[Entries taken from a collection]
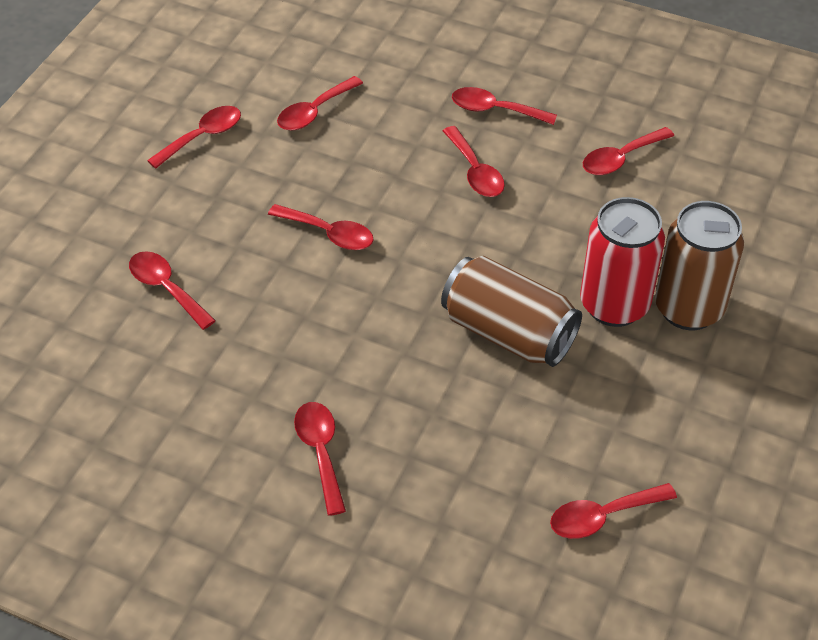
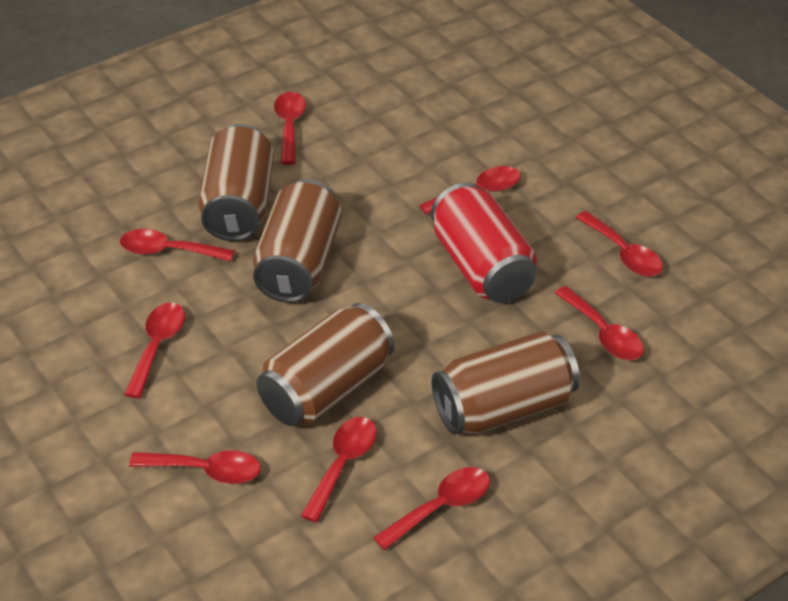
brown can: 2 -> 4

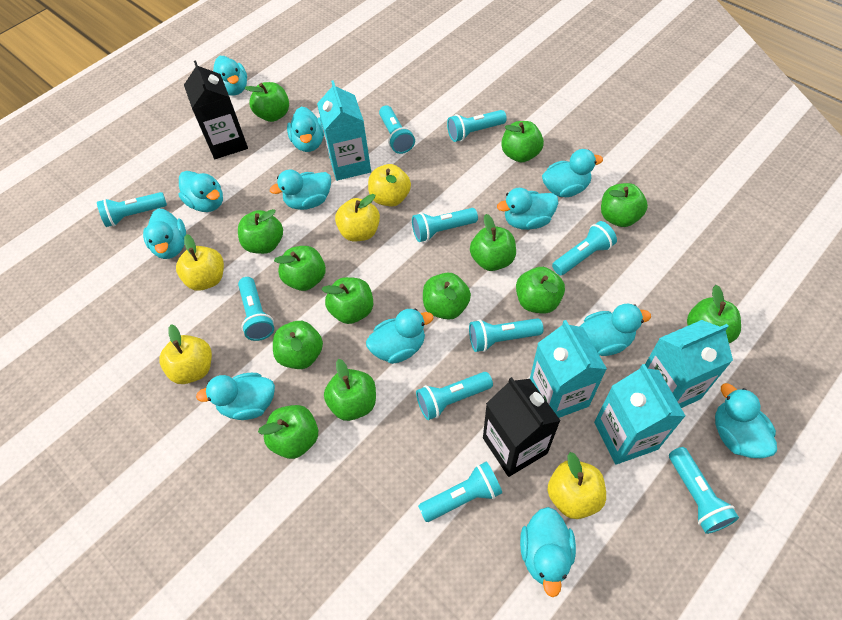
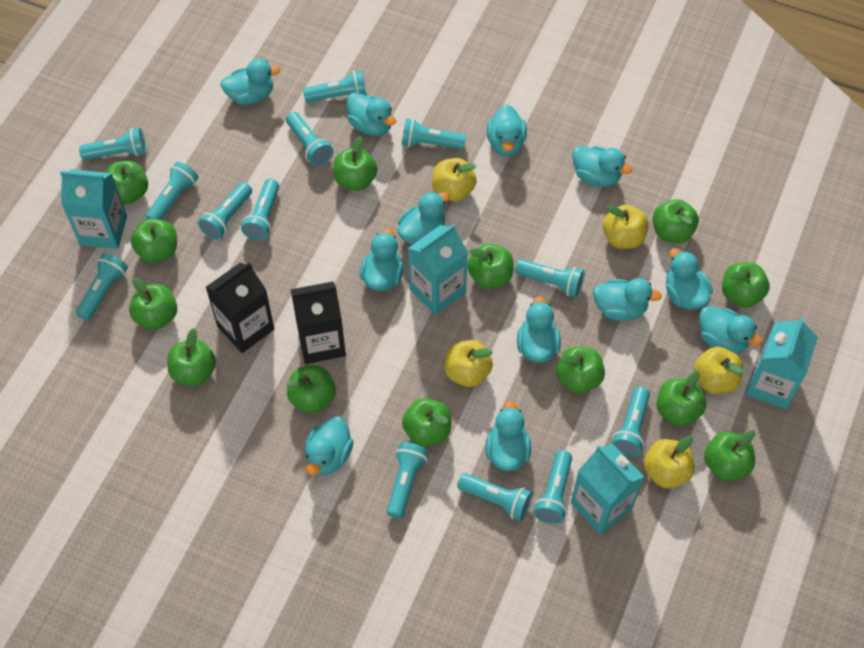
turquoise flashlight: 10 -> 13

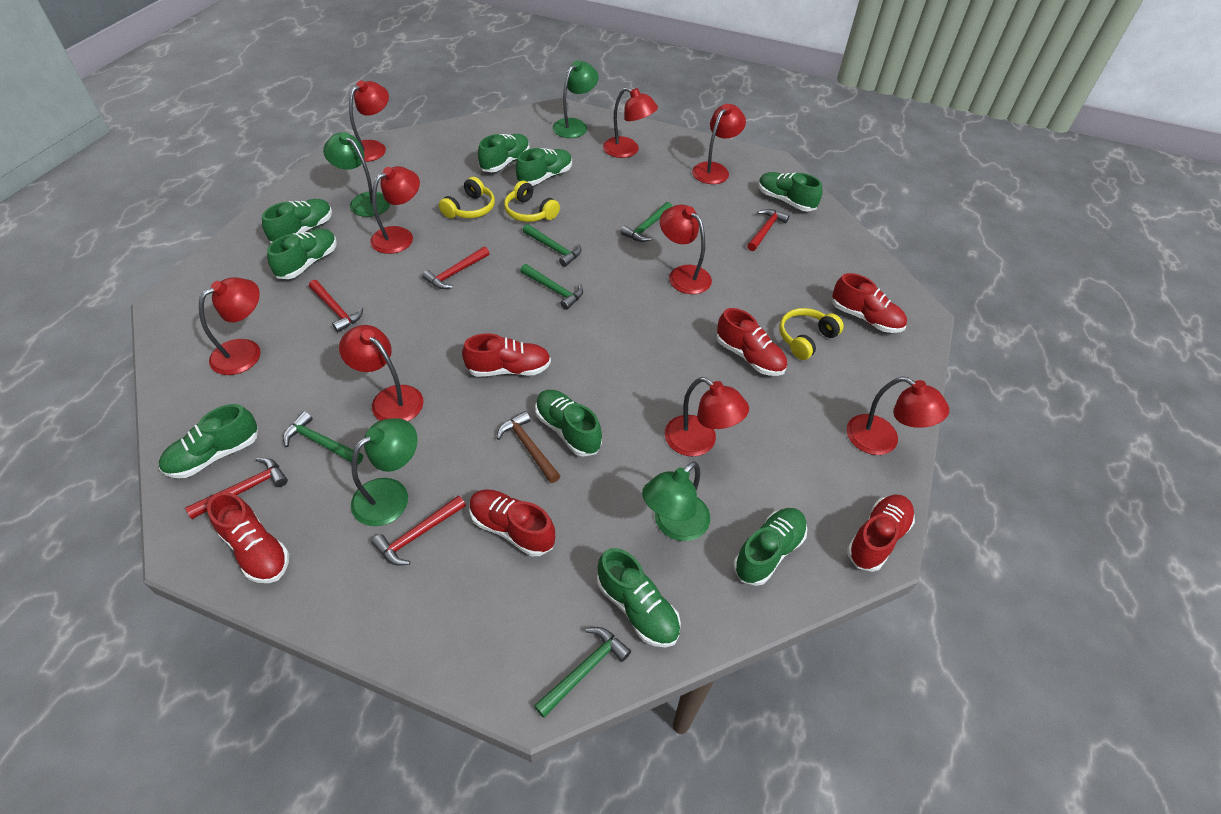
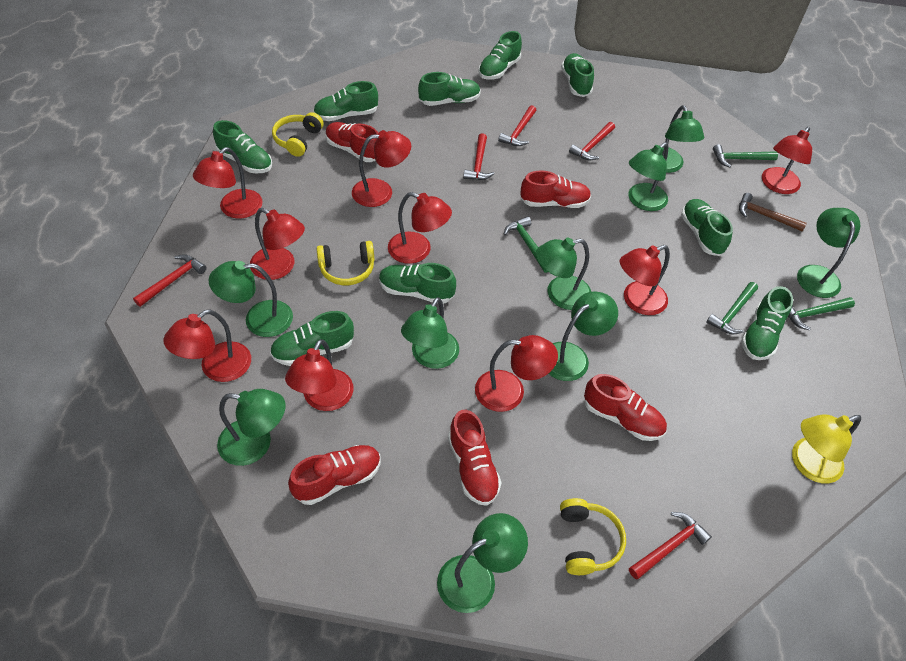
green hammer: 5 -> 4
green lamp: 4 -> 9
red shoe: 6 -> 5
yellow lamp: 0 -> 1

# Problem details
Repeat each record as given. No picture belongs in the copy.

# Problem solution
brown can: 2 -> 4

turquoise flashlight: 10 -> 13

green hammer: 5 -> 4
green lamp: 4 -> 9
red shoe: 6 -> 5
yellow lamp: 0 -> 1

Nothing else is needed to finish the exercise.